**Task to complete**
Please output the entries below from the line that contains "purple pentagon: (999, 1383)" through the final line, reproduced exactly and alone.

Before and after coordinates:
-- Opening Marker --

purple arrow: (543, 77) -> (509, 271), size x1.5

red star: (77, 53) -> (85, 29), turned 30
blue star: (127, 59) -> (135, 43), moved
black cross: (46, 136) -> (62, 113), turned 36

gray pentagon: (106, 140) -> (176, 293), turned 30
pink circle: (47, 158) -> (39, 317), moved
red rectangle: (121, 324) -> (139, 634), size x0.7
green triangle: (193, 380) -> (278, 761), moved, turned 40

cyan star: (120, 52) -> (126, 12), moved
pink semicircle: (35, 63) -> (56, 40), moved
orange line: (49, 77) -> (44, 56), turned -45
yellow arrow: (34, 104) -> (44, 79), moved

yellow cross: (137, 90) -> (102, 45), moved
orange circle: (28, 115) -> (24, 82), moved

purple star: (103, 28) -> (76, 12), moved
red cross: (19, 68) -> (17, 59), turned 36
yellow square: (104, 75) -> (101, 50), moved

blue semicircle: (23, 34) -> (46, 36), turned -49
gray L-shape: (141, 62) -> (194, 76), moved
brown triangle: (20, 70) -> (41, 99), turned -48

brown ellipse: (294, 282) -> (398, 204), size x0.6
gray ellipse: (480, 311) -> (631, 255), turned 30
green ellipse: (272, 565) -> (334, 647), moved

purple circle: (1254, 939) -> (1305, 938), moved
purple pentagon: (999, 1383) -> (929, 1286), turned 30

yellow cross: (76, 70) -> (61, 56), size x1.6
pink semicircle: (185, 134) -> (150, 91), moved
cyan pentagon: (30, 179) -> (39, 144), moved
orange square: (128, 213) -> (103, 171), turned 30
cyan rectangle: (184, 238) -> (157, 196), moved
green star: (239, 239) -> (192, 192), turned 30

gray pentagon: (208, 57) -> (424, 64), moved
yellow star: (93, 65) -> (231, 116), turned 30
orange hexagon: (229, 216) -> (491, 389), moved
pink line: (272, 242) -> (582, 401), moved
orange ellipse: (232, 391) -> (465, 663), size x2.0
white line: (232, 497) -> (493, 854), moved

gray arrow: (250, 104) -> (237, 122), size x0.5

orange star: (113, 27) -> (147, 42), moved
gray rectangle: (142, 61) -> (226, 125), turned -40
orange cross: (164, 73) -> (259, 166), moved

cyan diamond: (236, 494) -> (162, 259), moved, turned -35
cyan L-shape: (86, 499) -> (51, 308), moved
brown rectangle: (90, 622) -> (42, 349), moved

-- Closing Marker --

**Final answer**
purple pentagon: (999, 1383) -> (929, 1286), turned 30

yellow cross: (76, 70) -> (61, 56), size x1.6
pink semicircle: (185, 134) -> (150, 91), moved
cyan pentagon: (30, 179) -> (39, 144), moved
orange square: (128, 213) -> (103, 171), turned 30
cyan rectangle: (184, 238) -> (157, 196), moved
green star: (239, 239) -> (192, 192), turned 30

gray pentagon: (208, 57) -> (424, 64), moved
yellow star: (93, 65) -> (231, 116), turned 30
orange hexagon: (229, 216) -> (491, 389), moved
pink line: (272, 242) -> (582, 401), moved
orange ellipse: (232, 391) -> (465, 663), size x2.0
white line: (232, 497) -> (493, 854), moved

gray arrow: (250, 104) -> (237, 122), size x0.5

orange star: (113, 27) -> (147, 42), moved
gray rectangle: (142, 61) -> (226, 125), turned -40
orange cross: (164, 73) -> (259, 166), moved

cyan diamond: (236, 494) -> (162, 259), moved, turned -35
cyan L-shape: (86, 499) -> (51, 308), moved
brown rectangle: (90, 622) -> (42, 349), moved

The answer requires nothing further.